How to complete this task: Whenever the string "stick" appears in a line below, please copy the line out.

━━━━━ Records ━━━━━

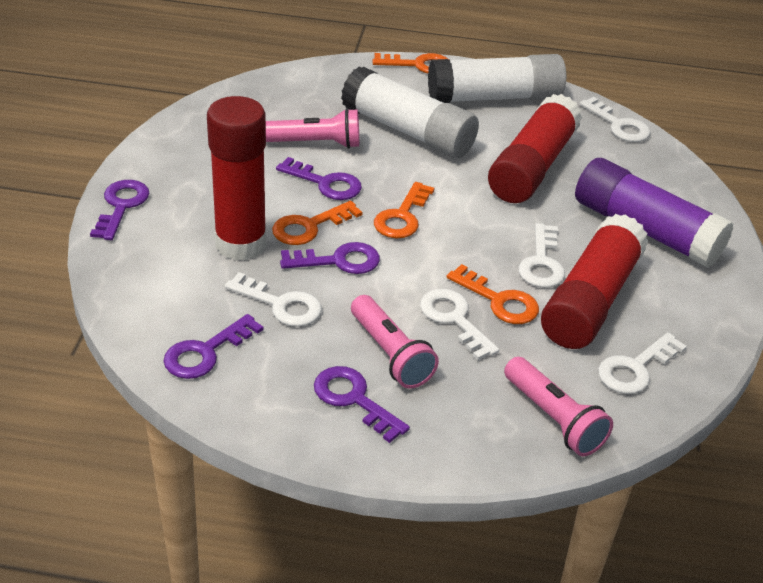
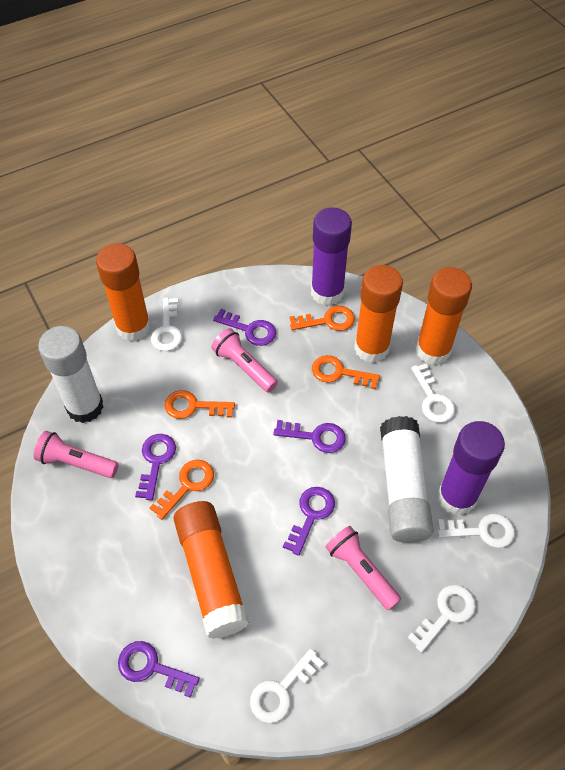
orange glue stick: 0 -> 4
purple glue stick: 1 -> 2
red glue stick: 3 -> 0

━━━━━
━━━━━ Records ━━━━━

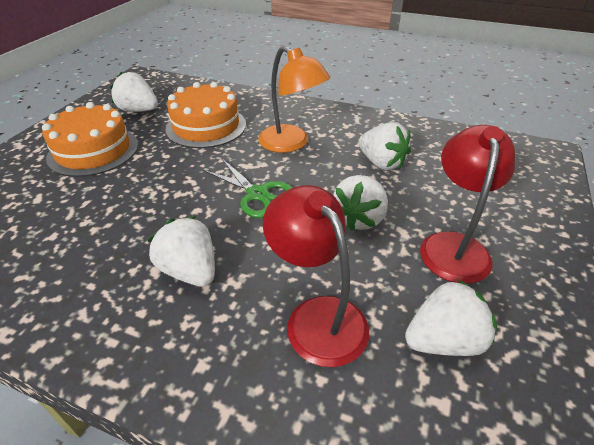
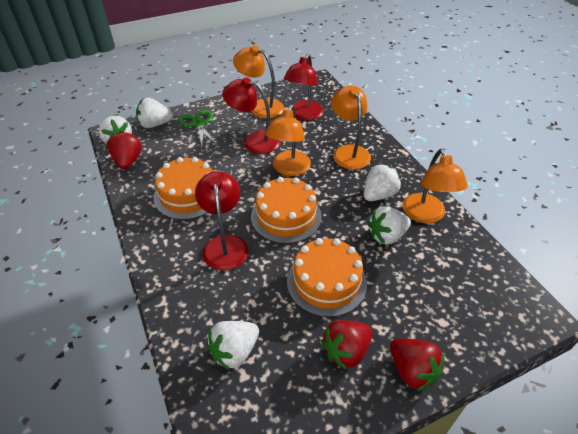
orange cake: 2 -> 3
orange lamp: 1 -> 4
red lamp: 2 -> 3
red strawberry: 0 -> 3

━━━━━

Answer section:
orange glue stick: 0 -> 4
purple glue stick: 1 -> 2
red glue stick: 3 -> 0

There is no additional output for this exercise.